=== Work required ===
Below are the entries; give again exactly the lines from the one mentioning "camera: 175 degrees right, 0 degrees up" through the one mentioning "(313, 218) = (524, 314): yellow ring -> none", inclusive.

=== Information provided ===
__________________________________________________
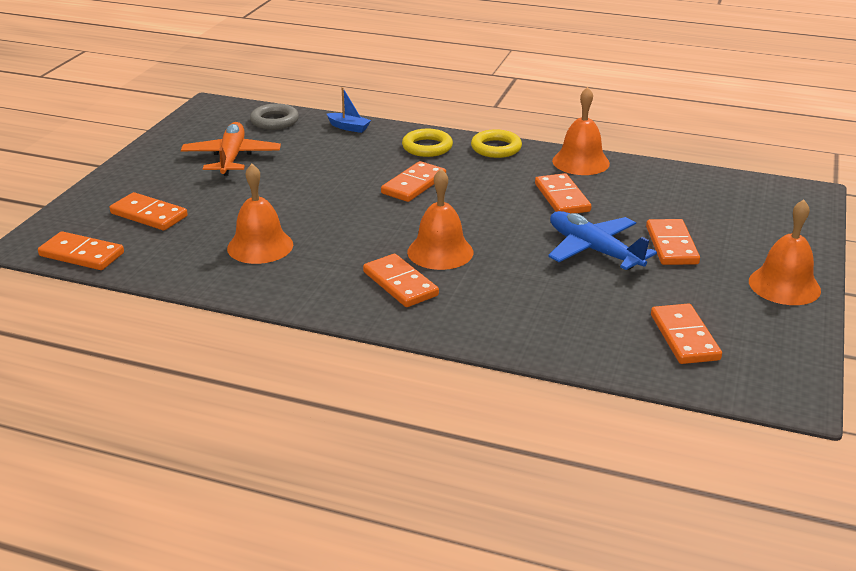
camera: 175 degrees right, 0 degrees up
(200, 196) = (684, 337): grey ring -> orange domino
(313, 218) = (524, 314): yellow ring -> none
__________________________________________________
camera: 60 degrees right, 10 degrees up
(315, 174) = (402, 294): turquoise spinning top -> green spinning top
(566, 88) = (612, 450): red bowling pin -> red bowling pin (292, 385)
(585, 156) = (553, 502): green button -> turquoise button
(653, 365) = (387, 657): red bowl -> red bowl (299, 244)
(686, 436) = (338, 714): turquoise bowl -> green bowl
__________________________________________________
=== Solution ===
camera: 175 degrees right, 0 degrees up
(200, 196) = (684, 337): grey ring -> orange domino
(313, 218) = (524, 314): yellow ring -> none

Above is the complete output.